- Exercise objective
When you reach the line in the data below that contains "(380, 466) = (656, 189): none -> black pot", please start repeating lines exactly, and stop after the line that contains "(406, 164) = (202, 291): red", repeating nothing else.

[[ Given entries, beginning ]]

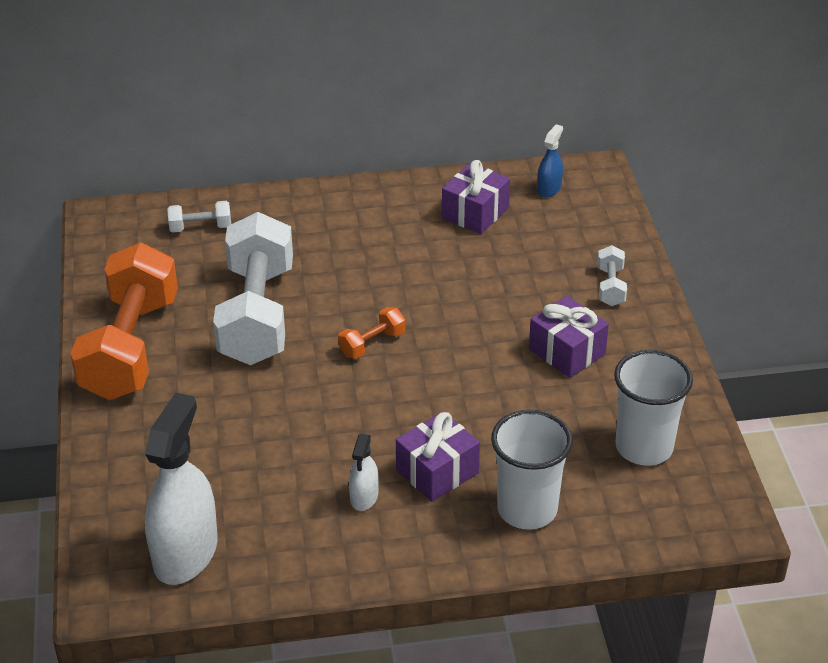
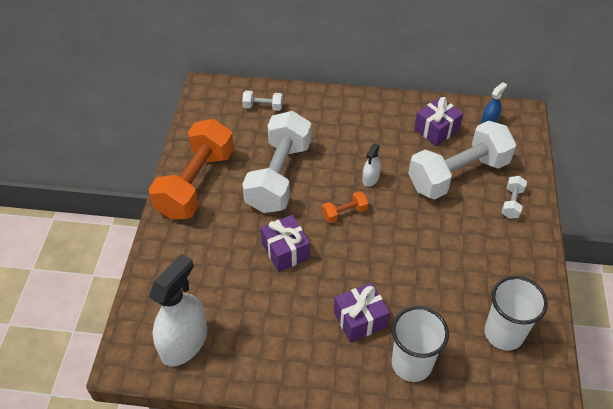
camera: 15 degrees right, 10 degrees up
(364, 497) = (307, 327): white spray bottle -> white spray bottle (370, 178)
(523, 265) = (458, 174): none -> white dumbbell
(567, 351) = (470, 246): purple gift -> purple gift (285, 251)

[[ Given entries, end ]]
[[ Given entries, beginning ]]

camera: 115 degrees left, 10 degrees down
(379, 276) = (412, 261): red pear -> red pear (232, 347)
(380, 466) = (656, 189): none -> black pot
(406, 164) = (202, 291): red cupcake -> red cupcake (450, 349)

[[ Given entries, end ]]

- Solution to this problem
(380, 466) = (656, 189): none -> black pot
(406, 164) = (202, 291): red cupcake -> red cupcake (450, 349)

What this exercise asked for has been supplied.